Task objective: The answer must consist solely of the lines from the line with "D6: LED orange" to the final line of the data below, reproduced exactly, pictures omitted.

* * * *

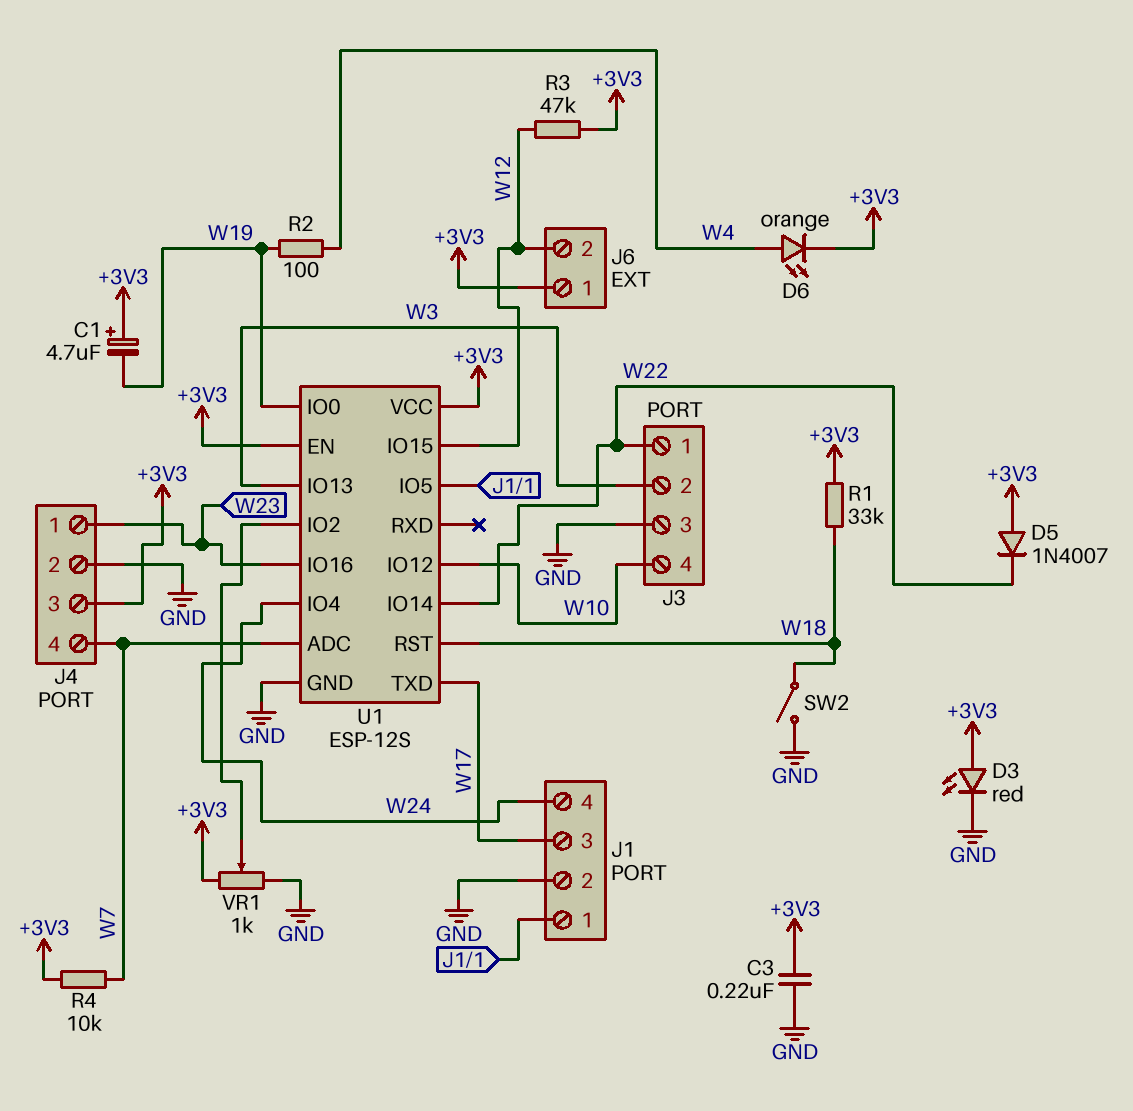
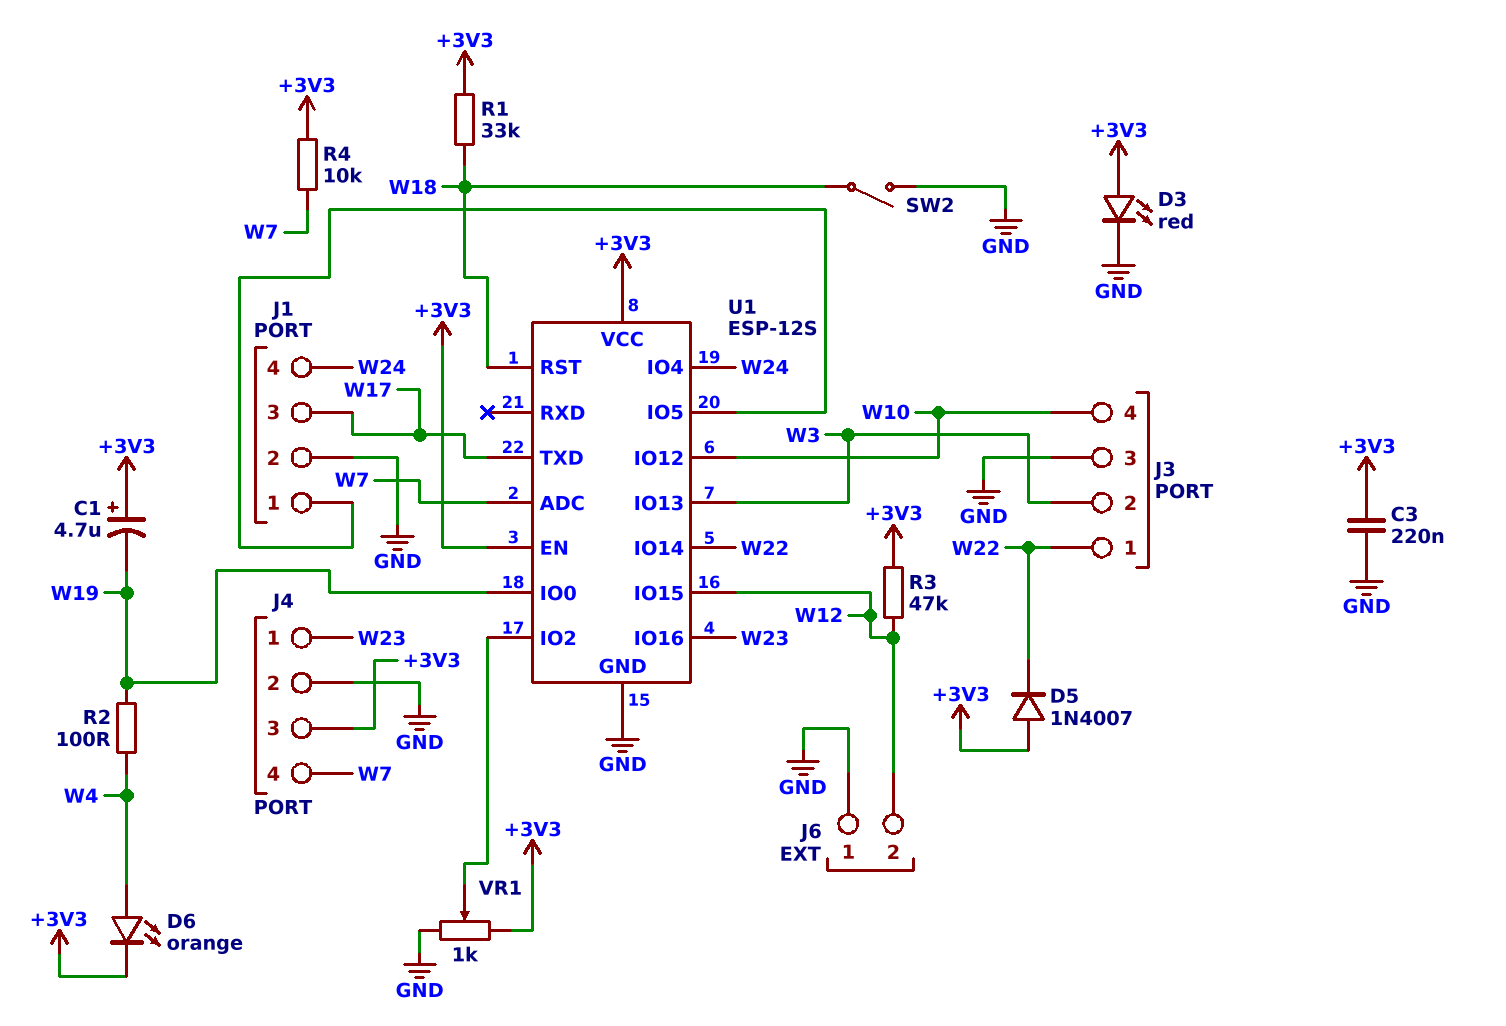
J6 pin 1: +3V3 -> GND

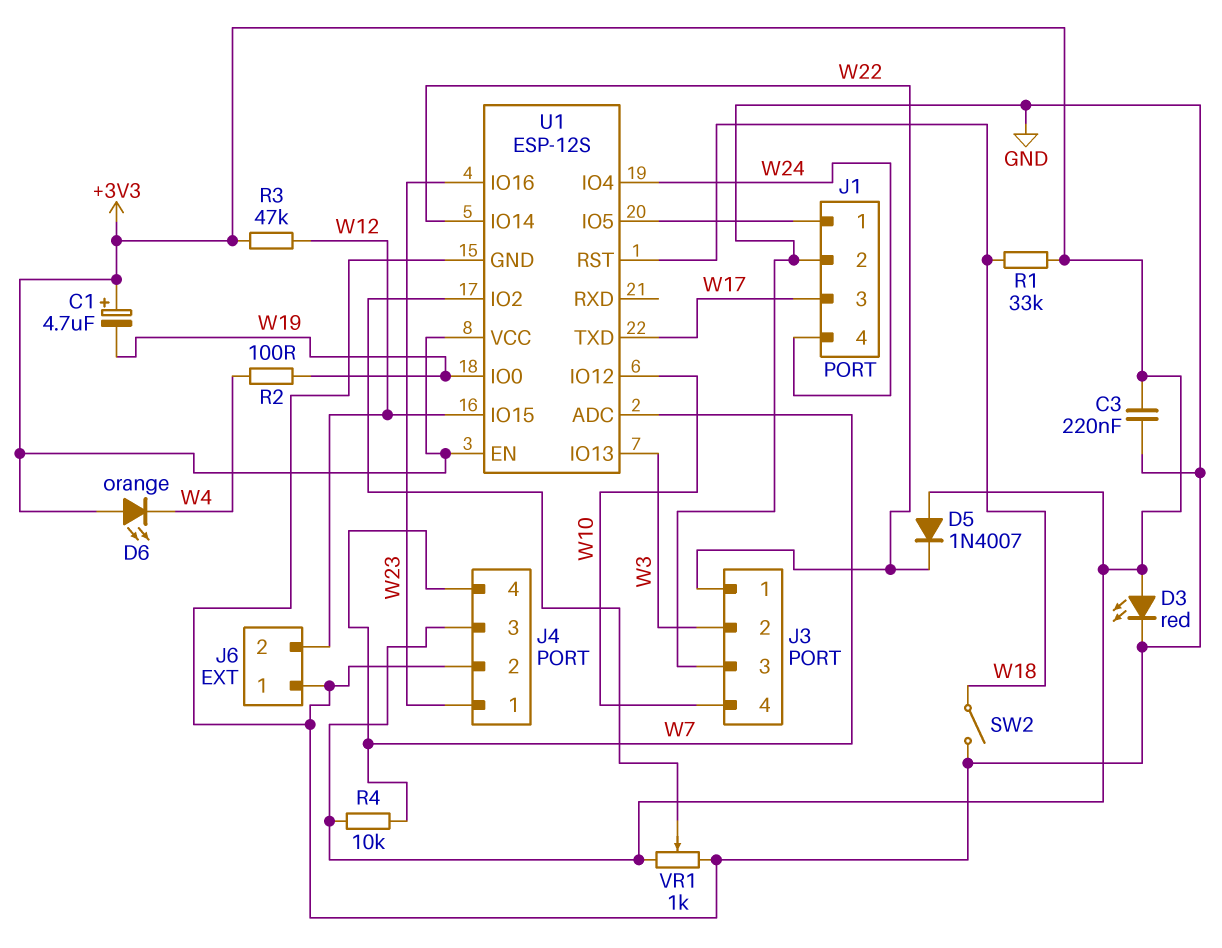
D6: LED orange (A W4, K +3V3) -> LED orange (A +3V3, K W4)

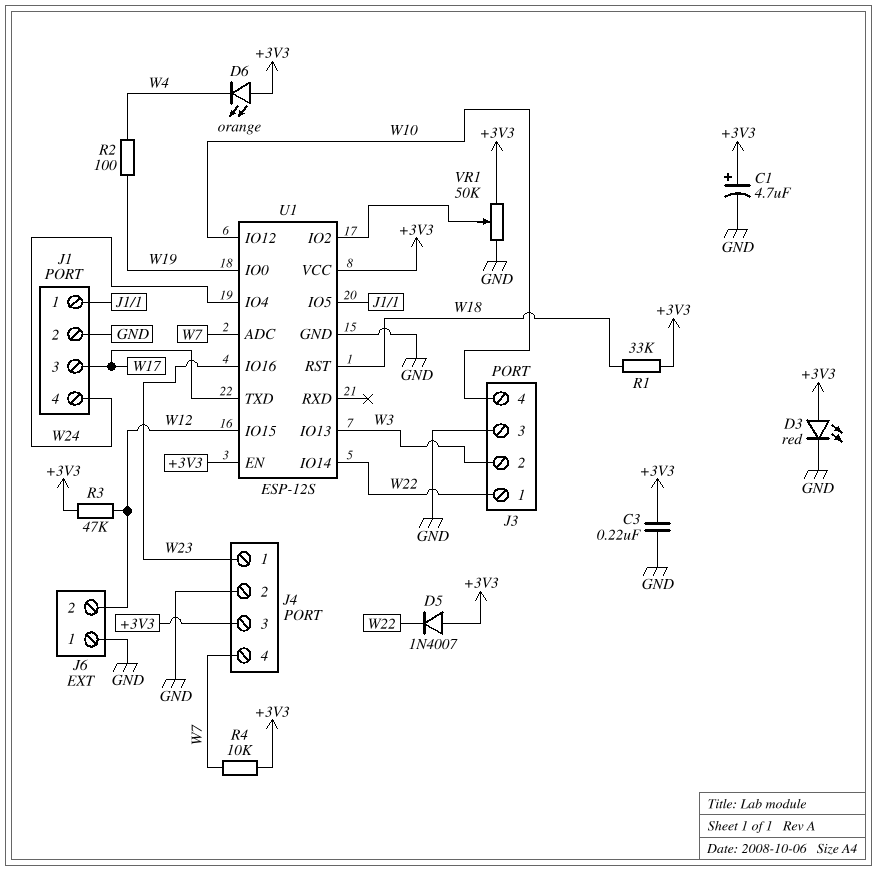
C1: 4.7uF (plus +3V3, minus W19) -> 4.7uF (plus +3V3, minus GND)
SW2: switch (GND, W18) -> none
VR1: 1k (+3V3, GND, wiper U1/IO2) -> 50k (+3V3, GND, wiper U1/IO2)

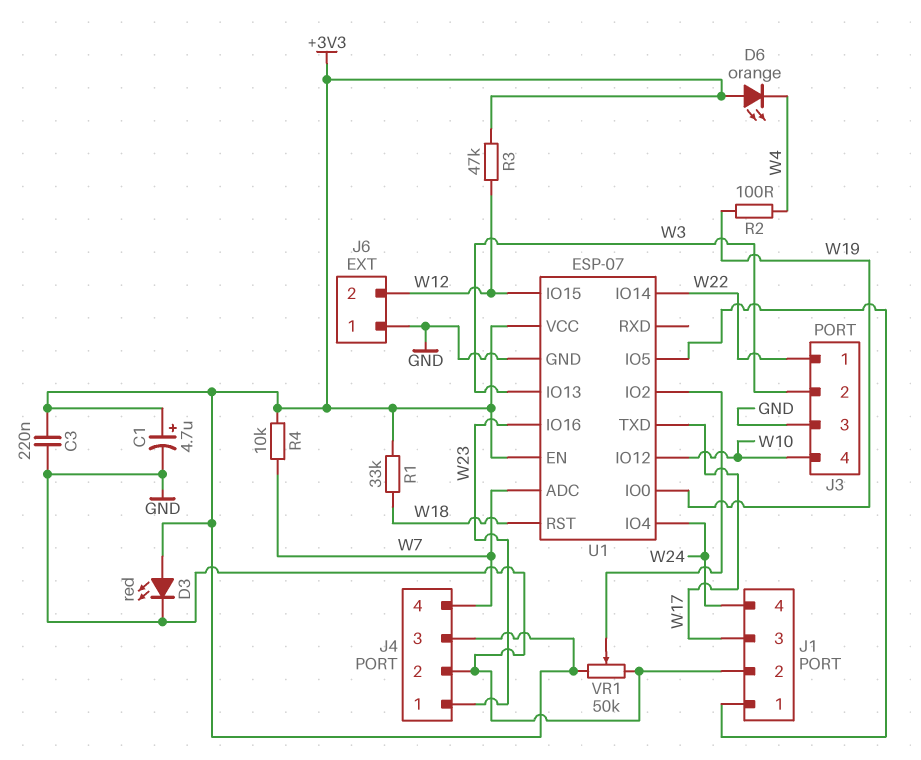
D5: diode 1N4007 (A +3V3, K W22) -> none
U1: ESP-12S -> ESP-07

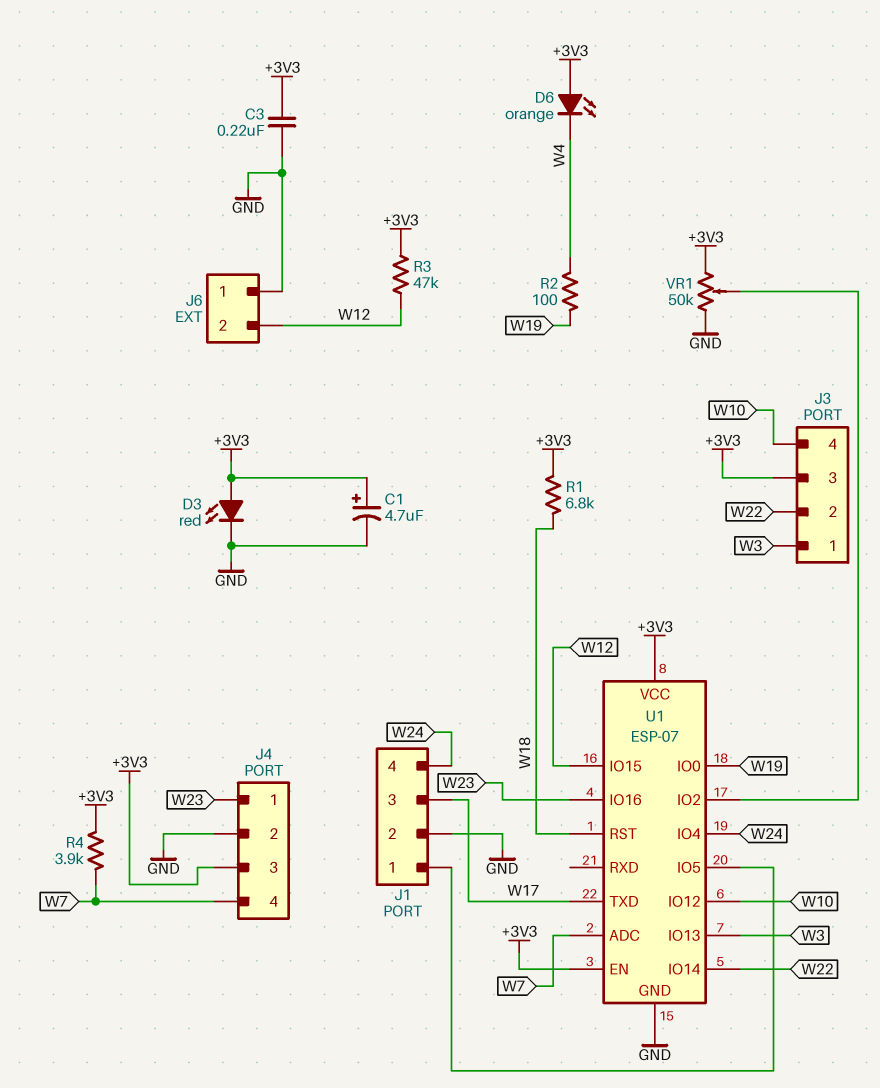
J3 pin 1: W22 -> W3
J3 pin 2: W3 -> W22
J3 pin 3: GND -> +3V3
R1: 33k (+3V3, W18) -> 6.8k (+3V3, W18)
R4: 10k (+3V3, W7) -> 3.9k (+3V3, W7)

* * * *

Your solution:
D6: LED orange (A W4, K +3V3) -> LED orange (A +3V3, K W4)

C1: 4.7uF (plus +3V3, minus W19) -> 4.7uF (plus +3V3, minus GND)
SW2: switch (GND, W18) -> none
VR1: 1k (+3V3, GND, wiper U1/IO2) -> 50k (+3V3, GND, wiper U1/IO2)

D5: diode 1N4007 (A +3V3, K W22) -> none
U1: ESP-12S -> ESP-07

J3 pin 1: W22 -> W3
J3 pin 2: W3 -> W22
J3 pin 3: GND -> +3V3
R1: 33k (+3V3, W18) -> 6.8k (+3V3, W18)
R4: 10k (+3V3, W7) -> 3.9k (+3V3, W7)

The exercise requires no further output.